- ASSIGNED TASK
Below are the records; they must be reproduced verbatim.

────────

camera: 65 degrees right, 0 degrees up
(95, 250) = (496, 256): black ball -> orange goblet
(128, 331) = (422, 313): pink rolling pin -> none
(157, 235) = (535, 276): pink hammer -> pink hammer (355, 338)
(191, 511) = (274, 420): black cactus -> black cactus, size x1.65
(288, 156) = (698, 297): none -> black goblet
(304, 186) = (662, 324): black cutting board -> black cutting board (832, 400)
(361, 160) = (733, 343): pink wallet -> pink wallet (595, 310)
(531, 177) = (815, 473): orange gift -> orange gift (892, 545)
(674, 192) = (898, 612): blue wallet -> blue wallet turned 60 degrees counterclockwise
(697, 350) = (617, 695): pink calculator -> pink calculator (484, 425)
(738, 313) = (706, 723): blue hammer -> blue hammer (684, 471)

────────

- SOLUTION TO THIS TASK
camera: 65 degrees right, 0 degrees up
(95, 250) = (496, 256): black ball -> orange goblet
(128, 331) = (422, 313): pink rolling pin -> none
(157, 235) = (535, 276): pink hammer -> pink hammer (355, 338)
(191, 511) = (274, 420): black cactus -> black cactus, size x1.65
(288, 156) = (698, 297): none -> black goblet
(304, 186) = (662, 324): black cutting board -> black cutting board (832, 400)
(361, 160) = (733, 343): pink wallet -> pink wallet (595, 310)
(531, 177) = (815, 473): orange gift -> orange gift (892, 545)
(674, 192) = (898, 612): blue wallet -> blue wallet turned 60 degrees counterclockwise
(697, 350) = (617, 695): pink calculator -> pink calculator (484, 425)
(738, 313) = (706, 723): blue hammer -> blue hammer (684, 471)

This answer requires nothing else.